## What you need to do:
Convert the data below into a Markdown table with two columns, Row and Data line, giving each nonblank line its own numbered row.
------------
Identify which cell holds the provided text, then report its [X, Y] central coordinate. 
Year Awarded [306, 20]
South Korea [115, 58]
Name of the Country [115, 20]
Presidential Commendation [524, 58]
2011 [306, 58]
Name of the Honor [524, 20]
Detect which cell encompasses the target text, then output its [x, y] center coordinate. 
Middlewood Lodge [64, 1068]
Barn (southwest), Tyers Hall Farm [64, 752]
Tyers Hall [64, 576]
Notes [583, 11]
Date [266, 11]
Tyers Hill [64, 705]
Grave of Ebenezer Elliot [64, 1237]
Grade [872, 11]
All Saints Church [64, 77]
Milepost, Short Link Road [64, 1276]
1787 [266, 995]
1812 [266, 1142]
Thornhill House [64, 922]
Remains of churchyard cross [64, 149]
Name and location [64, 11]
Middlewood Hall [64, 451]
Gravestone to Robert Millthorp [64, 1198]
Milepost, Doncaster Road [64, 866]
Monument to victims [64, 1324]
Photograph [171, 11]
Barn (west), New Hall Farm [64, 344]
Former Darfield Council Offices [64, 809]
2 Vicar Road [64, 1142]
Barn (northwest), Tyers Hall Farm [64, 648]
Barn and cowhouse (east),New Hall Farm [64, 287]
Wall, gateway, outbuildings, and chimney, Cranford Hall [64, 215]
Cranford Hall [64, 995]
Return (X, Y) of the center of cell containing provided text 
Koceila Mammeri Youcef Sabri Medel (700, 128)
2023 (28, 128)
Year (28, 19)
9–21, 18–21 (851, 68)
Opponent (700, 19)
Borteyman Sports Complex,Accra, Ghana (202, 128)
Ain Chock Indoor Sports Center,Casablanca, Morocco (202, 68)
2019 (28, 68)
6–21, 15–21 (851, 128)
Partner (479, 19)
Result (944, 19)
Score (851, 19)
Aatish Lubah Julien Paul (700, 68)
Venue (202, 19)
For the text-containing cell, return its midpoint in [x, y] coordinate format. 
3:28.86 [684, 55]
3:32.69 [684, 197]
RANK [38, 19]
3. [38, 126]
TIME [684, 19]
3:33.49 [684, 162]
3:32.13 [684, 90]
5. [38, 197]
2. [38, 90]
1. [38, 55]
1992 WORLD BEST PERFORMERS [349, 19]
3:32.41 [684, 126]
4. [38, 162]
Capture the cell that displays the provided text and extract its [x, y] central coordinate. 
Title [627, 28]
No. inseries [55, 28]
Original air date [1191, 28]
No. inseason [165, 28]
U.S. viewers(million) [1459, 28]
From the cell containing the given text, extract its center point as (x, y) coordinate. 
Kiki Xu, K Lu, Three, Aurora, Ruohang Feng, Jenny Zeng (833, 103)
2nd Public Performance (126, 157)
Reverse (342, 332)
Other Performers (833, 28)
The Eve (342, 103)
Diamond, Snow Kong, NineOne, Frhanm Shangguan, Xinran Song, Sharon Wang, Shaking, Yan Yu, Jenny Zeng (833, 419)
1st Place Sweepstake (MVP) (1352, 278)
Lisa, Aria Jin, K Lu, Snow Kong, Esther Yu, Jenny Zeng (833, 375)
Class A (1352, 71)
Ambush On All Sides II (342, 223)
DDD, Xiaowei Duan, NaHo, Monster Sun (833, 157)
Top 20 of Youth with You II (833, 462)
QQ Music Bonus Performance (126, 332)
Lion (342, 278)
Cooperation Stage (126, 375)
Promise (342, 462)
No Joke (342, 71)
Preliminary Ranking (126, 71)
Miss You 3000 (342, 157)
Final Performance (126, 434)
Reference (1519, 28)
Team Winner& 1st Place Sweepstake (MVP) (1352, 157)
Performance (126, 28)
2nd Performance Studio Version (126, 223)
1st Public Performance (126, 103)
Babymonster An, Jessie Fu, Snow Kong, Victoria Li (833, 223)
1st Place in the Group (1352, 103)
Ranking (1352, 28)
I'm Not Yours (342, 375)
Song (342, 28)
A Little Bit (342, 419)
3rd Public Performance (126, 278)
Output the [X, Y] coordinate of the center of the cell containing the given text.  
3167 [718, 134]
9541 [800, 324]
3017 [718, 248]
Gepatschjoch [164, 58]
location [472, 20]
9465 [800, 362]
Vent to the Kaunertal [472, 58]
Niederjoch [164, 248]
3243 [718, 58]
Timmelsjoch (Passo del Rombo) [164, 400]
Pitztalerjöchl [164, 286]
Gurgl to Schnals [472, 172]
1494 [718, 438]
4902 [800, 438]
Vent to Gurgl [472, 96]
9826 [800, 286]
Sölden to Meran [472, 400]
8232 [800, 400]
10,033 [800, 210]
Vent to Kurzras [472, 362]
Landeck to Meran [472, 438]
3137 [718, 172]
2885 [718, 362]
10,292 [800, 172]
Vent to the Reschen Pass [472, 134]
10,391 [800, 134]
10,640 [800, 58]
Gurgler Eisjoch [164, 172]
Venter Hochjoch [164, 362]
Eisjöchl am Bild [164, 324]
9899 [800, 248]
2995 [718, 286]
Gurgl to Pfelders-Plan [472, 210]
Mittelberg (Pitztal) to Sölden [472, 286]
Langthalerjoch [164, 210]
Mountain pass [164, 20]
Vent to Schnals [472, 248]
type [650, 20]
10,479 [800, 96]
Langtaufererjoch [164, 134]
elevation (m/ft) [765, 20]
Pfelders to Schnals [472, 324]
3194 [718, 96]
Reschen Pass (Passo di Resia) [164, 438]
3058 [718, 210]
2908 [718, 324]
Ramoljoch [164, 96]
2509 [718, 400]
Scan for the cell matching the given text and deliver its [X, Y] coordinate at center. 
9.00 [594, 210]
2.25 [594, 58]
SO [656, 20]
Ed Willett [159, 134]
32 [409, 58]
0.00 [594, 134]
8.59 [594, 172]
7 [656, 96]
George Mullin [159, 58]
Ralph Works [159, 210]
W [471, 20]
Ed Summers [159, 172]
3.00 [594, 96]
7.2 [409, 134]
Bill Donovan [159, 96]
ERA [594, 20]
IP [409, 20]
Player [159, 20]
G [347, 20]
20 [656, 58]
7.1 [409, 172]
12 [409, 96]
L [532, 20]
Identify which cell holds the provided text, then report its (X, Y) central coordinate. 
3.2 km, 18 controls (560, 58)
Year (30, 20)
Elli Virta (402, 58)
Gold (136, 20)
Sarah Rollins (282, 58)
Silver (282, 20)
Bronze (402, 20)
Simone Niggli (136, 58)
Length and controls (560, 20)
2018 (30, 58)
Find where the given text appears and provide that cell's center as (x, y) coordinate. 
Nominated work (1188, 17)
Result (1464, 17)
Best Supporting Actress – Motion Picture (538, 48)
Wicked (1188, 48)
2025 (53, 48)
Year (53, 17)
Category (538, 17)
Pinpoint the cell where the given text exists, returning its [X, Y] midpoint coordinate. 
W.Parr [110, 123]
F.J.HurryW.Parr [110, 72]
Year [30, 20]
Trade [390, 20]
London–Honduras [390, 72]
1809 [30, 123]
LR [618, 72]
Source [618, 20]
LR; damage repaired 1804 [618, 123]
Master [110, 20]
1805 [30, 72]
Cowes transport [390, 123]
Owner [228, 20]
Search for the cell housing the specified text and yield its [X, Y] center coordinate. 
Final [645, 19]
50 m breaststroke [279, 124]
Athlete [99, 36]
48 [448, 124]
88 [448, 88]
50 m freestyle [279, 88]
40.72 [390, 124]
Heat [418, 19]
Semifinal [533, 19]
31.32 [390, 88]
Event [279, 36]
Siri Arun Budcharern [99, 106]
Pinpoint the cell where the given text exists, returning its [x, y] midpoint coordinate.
------------
## Written reply:
| Row | Data line |
|---|---|
| 1 | Identify which cell holds the provided text, then report its [X, Y] central coordinate.  |
| 2 | Year Awarded [306, 20] |
| 3 | South Korea [115, 58] |
| 4 | Name of the Country [115, 20] |
| 5 | Presidential Commendation [524, 58] |
| 6 | 2011 [306, 58] |
| 7 | Name of the Honor [524, 20] |
| 8 | Detect which cell encompasses the target text, then output its [x, y] center coordinate.  |
| 9 | Middlewood Lodge [64, 1068] |
| 10 | Barn (southwest), Tyers Hall Farm [64, 752] |
| 11 | Tyers Hall [64, 576] |
| 12 | Notes [583, 11] |
| 13 | Date [266, 11] |
| 14 | Tyers Hill [64, 705] |
| 15 | Grave of Ebenezer Elliot [64, 1237] |
| 16 | Grade [872, 11] |
| 17 | All Saints Church [64, 77] |
| 18 | Milepost, Short Link Road [64, 1276] |
| 19 | 1787 [266, 995] |
| 20 | 1812 [266, 1142] |
| 21 | Thornhill House [64, 922] |
| 22 | Remains of churchyard cross [64, 149] |
| 23 | Name and location [64, 11] |
| 24 | Middlewood Hall [64, 451] |
| 25 | Gravestone to Robert Millthorp [64, 1198] |
| 26 | Milepost, Doncaster Road [64, 866] |
| 27 | Monument to victims [64, 1324] |
| 28 | Photograph [171, 11] |
| 29 | Barn (west), New Hall Farm [64, 344] |
| 30 | Former Darfield Council Offices [64, 809] |
| 31 | 2 Vicar Road [64, 1142] |
| 32 | Barn (northwest), Tyers Hall Farm [64, 648] |
| 33 | Barn and cowhouse (east),New Hall Farm [64, 287] |
| 34 | Wall, gateway, outbuildings, and chimney, Cranford Hall [64, 215] |
| 35 | Cranford Hall [64, 995] |
| 36 | Return (X, Y) of the center of cell containing provided text  |
| 37 | Koceila Mammeri Youcef Sabri Medel (700, 128) |
| 38 | 2023 (28, 128) |
| 39 | Year (28, 19) |
| 40 | 9–21, 18–21 (851, 68) |
| 41 | Opponent (700, 19) |
| 42 | Borteyman Sports Complex,Accra, Ghana (202, 128) |
| 43 | Ain Chock Indoor Sports Center,Casablanca, Morocco (202, 68) |
| 44 | 2019 (28, 68) |
| 45 | 6–21, 15–21 (851, 128) |
| 46 | Partner (479, 19) |
| 47 | Result (944, 19) |
| 48 | Score (851, 19) |
| 49 | Aatish Lubah Julien Paul (700, 68) |
| 50 | Venue (202, 19) |
| 51 | For the text-containing cell, return its midpoint in [x, y] coordinate format.  |
| 52 | 3:28.86 [684, 55] |
| 53 | 3:32.69 [684, 197] |
| 54 | RANK [38, 19] |
| 55 | 3. [38, 126] |
| 56 | TIME [684, 19] |
| 57 | 3:33.49 [684, 162] |
| 58 | 3:32.13 [684, 90] |
| 59 | 5. [38, 197] |
| 60 | 2. [38, 90] |
| 61 | 1. [38, 55] |
| 62 | 1992 WORLD BEST PERFORMERS [349, 19] |
| 63 | 3:32.41 [684, 126] |
| 64 | 4. [38, 162] |
| 65 | Capture the cell that displays the provided text and extract its [x, y] central coordinate.  |
| 66 | Title [627, 28] |
| 67 | No. inseries [55, 28] |
| 68 | Original air date [1191, 28] |
| 69 | No. inseason [165, 28] |
| 70 | U.S. viewers(million) [1459, 28] |
| 71 | From the cell containing the given text, extract its center point as (x, y) coordinate.  |
| 72 | Kiki Xu, K Lu, Three, Aurora, Ruohang Feng, Jenny Zeng (833, 103) |
| 73 | 2nd Public Performance (126, 157) |
| 74 | Reverse (342, 332) |
| 75 | Other Performers (833, 28) |
| 76 | The Eve (342, 103) |
| 77 | Diamond, Snow Kong, NineOne, Frhanm Shangguan, Xinran Song, Sharon Wang, Shaking, Yan Yu, Jenny Zeng (833, 419) |
| 78 | 1st Place Sweepstake (MVP) (1352, 278) |
| 79 | Lisa, Aria Jin, K Lu, Snow Kong, Esther Yu, Jenny Zeng (833, 375) |
| 80 | Class A (1352, 71) |
| 81 | Ambush On All Sides II (342, 223) |
| 82 | DDD, Xiaowei Duan, NaHo, Monster Sun (833, 157) |
| 83 | Top 20 of Youth with You II (833, 462) |
| 84 | QQ Music Bonus Performance (126, 332) |
| 85 | Lion (342, 278) |
| 86 | Cooperation Stage (126, 375) |
| 87 | Promise (342, 462) |
| 88 | No Joke (342, 71) |
| 89 | Preliminary Ranking (126, 71) |
| 90 | Miss You 3000 (342, 157) |
| 91 | Final Performance (126, 434) |
| 92 | Reference (1519, 28) |
| 93 | Team Winner& 1st Place Sweepstake (MVP) (1352, 157) |
| 94 | Performance (126, 28) |
| 95 | 2nd Performance Studio Version (126, 223) |
| 96 | 1st Public Performance (126, 103) |
| 97 | Babymonster An, Jessie Fu, Snow Kong, Victoria Li (833, 223) |
| 98 | 1st Place in the Group (1352, 103) |
| 99 | Ranking (1352, 28) |
| 100 | I'm Not Yours (342, 375) |
| 101 | Song (342, 28) |
| 102 | A Little Bit (342, 419) |
| 103 | 3rd Public Performance (126, 278) |
| 104 | Output the [X, Y] coordinate of the center of the cell containing the given text.   |
| 105 | 3167 [718, 134] |
| 106 | 9541 [800, 324] |
| 107 | 3017 [718, 248] |
| 108 | Gepatschjoch [164, 58] |
| 109 | location [472, 20] |
| 110 | 9465 [800, 362] |
| 111 | Vent to the Kaunertal [472, 58] |
| 112 | Niederjoch [164, 248] |
| 113 | 3243 [718, 58] |
| 114 | Timmelsjoch (Passo del Rombo) [164, 400] |
| 115 | Pitztalerjöchl [164, 286] |
| 116 | Gurgl to Schnals [472, 172] |
| 117 | 1494 [718, 438] |
| 118 | 4902 [800, 438] |
| 119 | Vent to Gurgl [472, 96] |
| 120 | 9826 [800, 286] |
| 121 | Sölden to Meran [472, 400] |
| 122 | 8232 [800, 400] |
| 123 | 10,033 [800, 210] |
| 124 | Vent to Kurzras [472, 362] |
| 125 | Landeck to Meran [472, 438] |
| 126 | 3137 [718, 172] |
| 127 | 2885 [718, 362] |
| 128 | 10,292 [800, 172] |
| 129 | Vent to the Reschen Pass [472, 134] |
| 130 | 10,391 [800, 134] |
| 131 | 10,640 [800, 58] |
| 132 | Gurgler Eisjoch [164, 172] |
| 133 | Venter Hochjoch [164, 362] |
| 134 | Eisjöchl am Bild [164, 324] |
| 135 | 9899 [800, 248] |
| 136 | 2995 [718, 286] |
| 137 | Gurgl to Pfelders-Plan [472, 210] |
| 138 | Mittelberg (Pitztal) to Sölden [472, 286] |
| 139 | Langthalerjoch [164, 210] |
| 140 | Mountain pass [164, 20] |
| 141 | Vent to Schnals [472, 248] |
| 142 | type [650, 20] |
| 143 | 10,479 [800, 96] |
| 144 | Langtaufererjoch [164, 134] |
| 145 | elevation (m/ft) [765, 20] |
| 146 | Pfelders to Schnals [472, 324] |
| 147 | 3194 [718, 96] |
| 148 | Reschen Pass (Passo di Resia) [164, 438] |
| 149 | 3058 [718, 210] |
| 150 | 2908 [718, 324] |
| 151 | Ramoljoch [164, 96] |
| 152 | 2509 [718, 400] |
| 153 | Scan for the cell matching the given text and deliver its [X, Y] coordinate at center.  |
| 154 | 9.00 [594, 210] |
| 155 | 2.25 [594, 58] |
| 156 | SO [656, 20] |
| 157 | Ed Willett [159, 134] |
| 158 | 32 [409, 58] |
| 159 | 0.00 [594, 134] |
| 160 | 8.59 [594, 172] |
| 161 | 7 [656, 96] |
| 162 | George Mullin [159, 58] |
| 163 | Ralph Works [159, 210] |
| 164 | W [471, 20] |
| 165 | Ed Summers [159, 172] |
| 166 | 3.00 [594, 96] |
| 167 | 7.2 [409, 134] |
| 168 | Bill Donovan [159, 96] |
| 169 | ERA [594, 20] |
| 170 | IP [409, 20] |
| 171 | Player [159, 20] |
| 172 | G [347, 20] |
| 173 | 20 [656, 58] |
| 174 | 7.1 [409, 172] |
| 175 | 12 [409, 96] |
| 176 | L [532, 20] |
| 177 | Identify which cell holds the provided text, then report its (X, Y) central coordinate.  |
| 178 | 3.2 km, 18 controls (560, 58) |
| 179 | Year (30, 20) |
| 180 | Elli Virta (402, 58) |
| 181 | Gold (136, 20) |
| 182 | Sarah Rollins (282, 58) |
| 183 | Silver (282, 20) |
| 184 | Bronze (402, 20) |
| 185 | Simone Niggli (136, 58) |
| 186 | Length and controls (560, 20) |
| 187 | 2018 (30, 58) |
| 188 | Find where the given text appears and provide that cell's center as (x, y) coordinate.  |
| 189 | Nominated work (1188, 17) |
| 190 | Result (1464, 17) |
| 191 | Best Supporting Actress – Motion Picture (538, 48) |
| 192 | Wicked (1188, 48) |
| 193 | 2025 (53, 48) |
| 194 | Year (53, 17) |
| 195 | Category (538, 17) |
| 196 | Pinpoint the cell where the given text exists, returning its [X, Y] midpoint coordinate.  |
| 197 | W.Parr [110, 123] |
| 198 | F.J.HurryW.Parr [110, 72] |
| 199 | Year [30, 20] |
| 200 | Trade [390, 20] |
| 201 | London–Honduras [390, 72] |
| 202 | 1809 [30, 123] |
| 203 | LR [618, 72] |
| 204 | Source [618, 20] |
| 205 | LR; damage repaired 1804 [618, 123] |
| 206 | Master [110, 20] |
| 207 | 1805 [30, 72] |
| 208 | Cowes transport [390, 123] |
| 209 | Owner [228, 20] |
| 210 | Search for the cell housing the specified text and yield its [X, Y] center coordinate.  |
| 211 | Final [645, 19] |
| 212 | 50 m breaststroke [279, 124] |
| 213 | Athlete [99, 36] |
| 214 | 48 [448, 124] |
| 215 | 88 [448, 88] |
| 216 | 50 m freestyle [279, 88] |
| 217 | 40.72 [390, 124] |
| 218 | Heat [418, 19] |
| 219 | Semifinal [533, 19] |
| 220 | 31.32 [390, 88] |
| 221 | Event [279, 36] |
| 222 | Siri Arun Budcharern [99, 106] |
| 223 | Pinpoint the cell where the given text exists, returning its [x, y] midpoint coordinate. |